- To do:
If a line in the listing carries the word "yellow", return a copy of that line.
___ Dataset excerpts ___
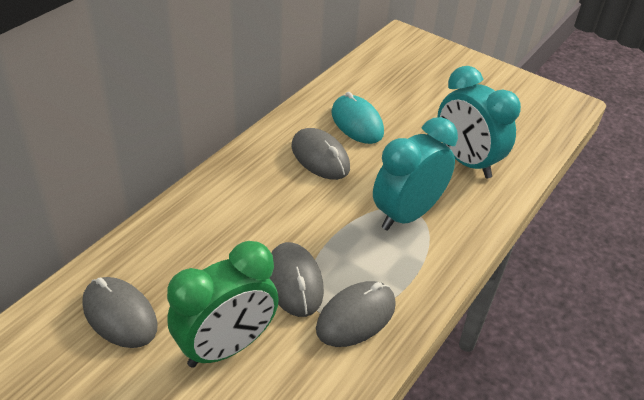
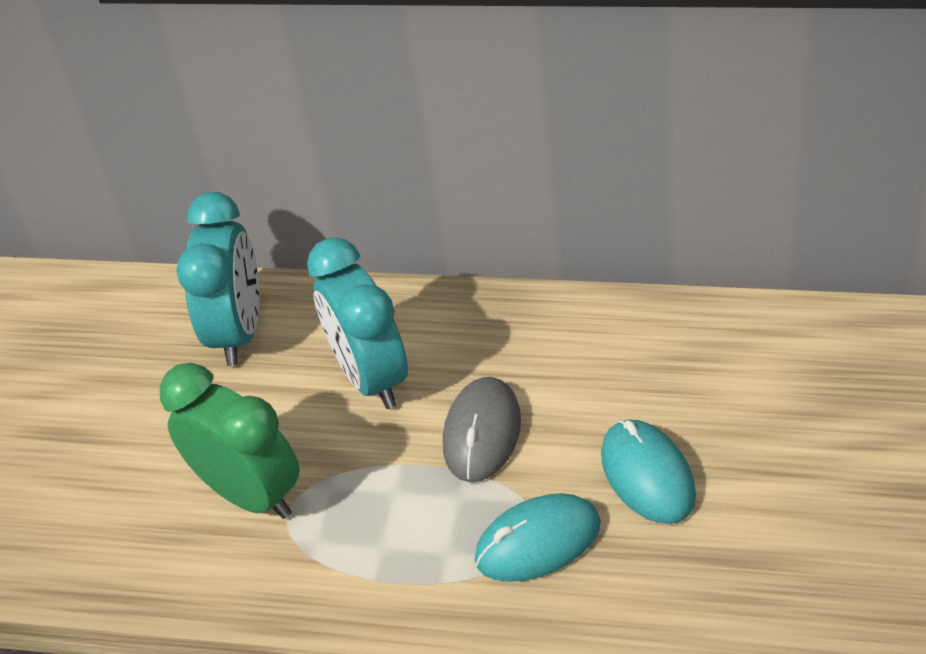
grey mouse: 4 -> 1
turquoise mouse: 1 -> 2

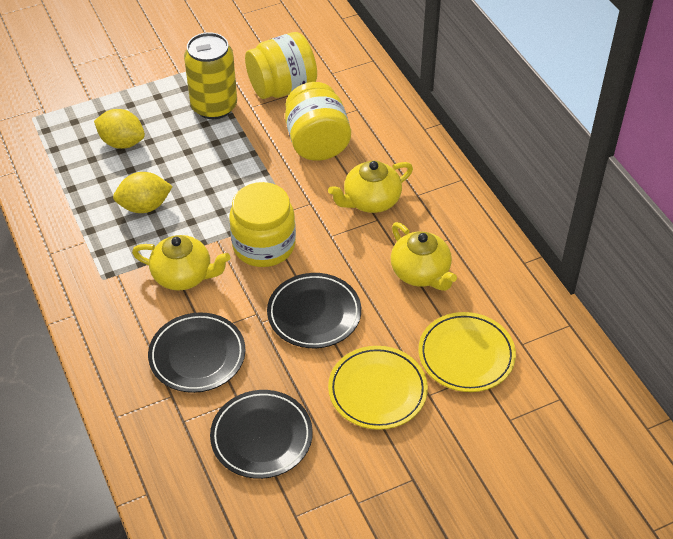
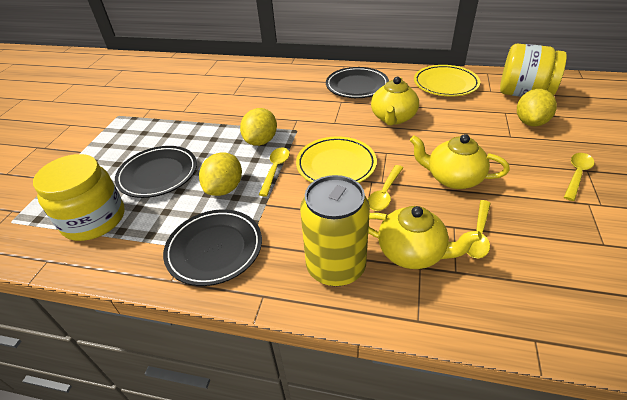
yellow jar: 3 -> 2
yellow lemon: 2 -> 3
yellow spoon: 0 -> 4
___
- Output of the exercise:
yellow jar: 3 -> 2
yellow lemon: 2 -> 3
yellow spoon: 0 -> 4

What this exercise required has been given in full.